Records for the task:
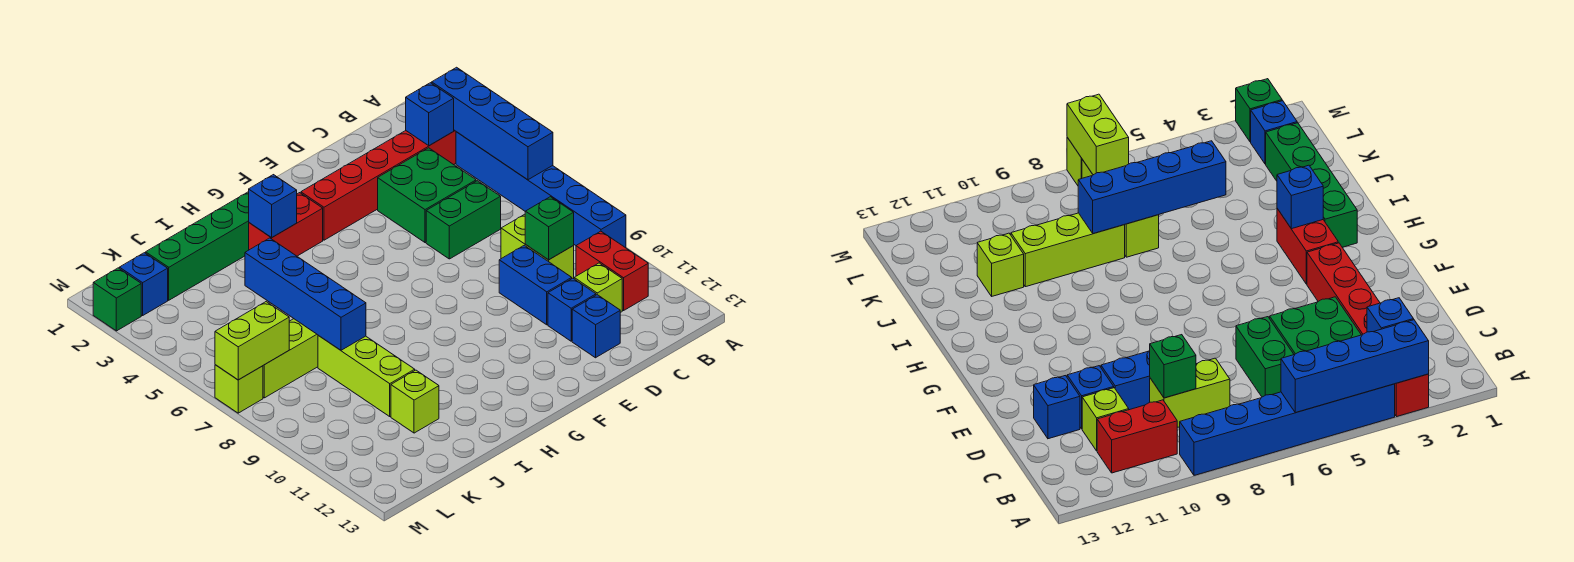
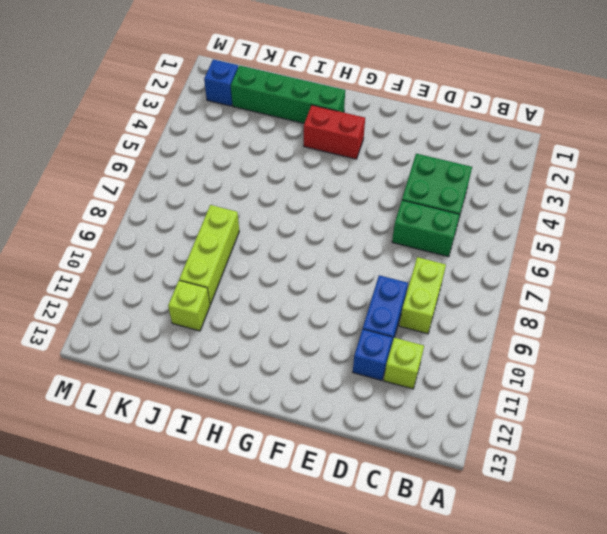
none -> red brick A3:F3 level 1
none -> blue brick A4:A9 level 1
none -> red brick B10:B11 level 1

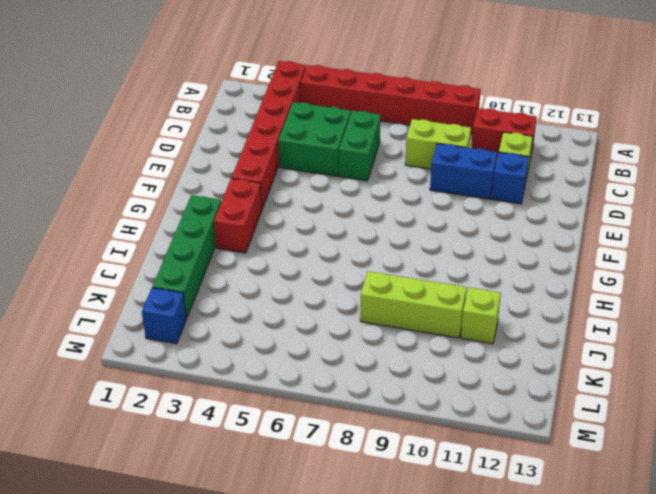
red brick A4:A9 level 1 -> blue brick A4:A9 level 1
none -> blue brick D12 level 1
none -> lime brick J7:L7 level 1
none -> green brick M2 level 1

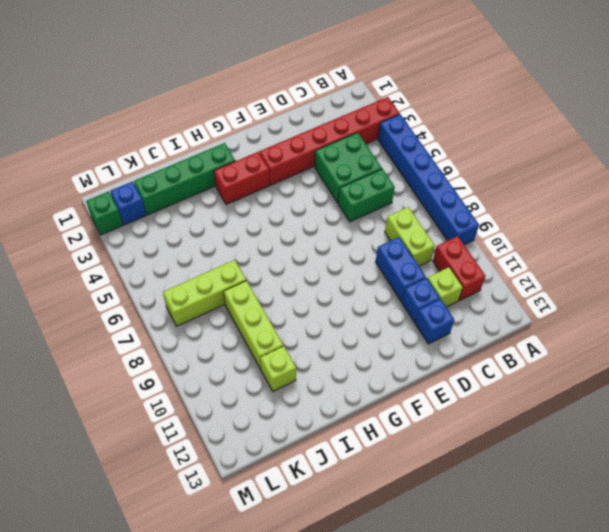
none -> lime brick M7 level 1
none -> blue brick A3:A6 level 2
none -> blue brick B3 level 2

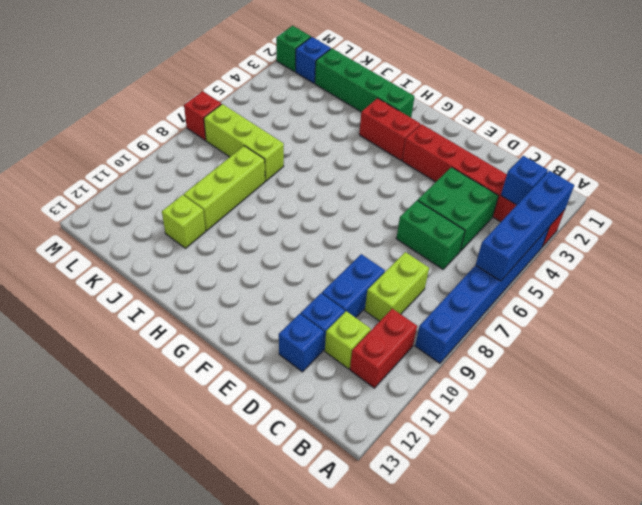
red brick M7 level 1 -> lime brick M7 level 1
none -> green brick C9 level 2
none -> blue brick H3 level 2
none -> blue brick J5:J8 level 2

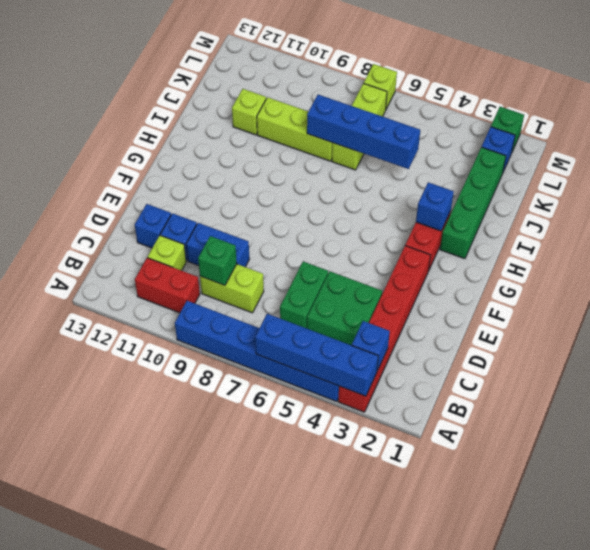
none -> lime brick L7:M7 level 2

Task instructions: Filter the listing above down to the lines that contain the word "green".

Output for this task:
none -> green brick M2 level 1
none -> green brick C9 level 2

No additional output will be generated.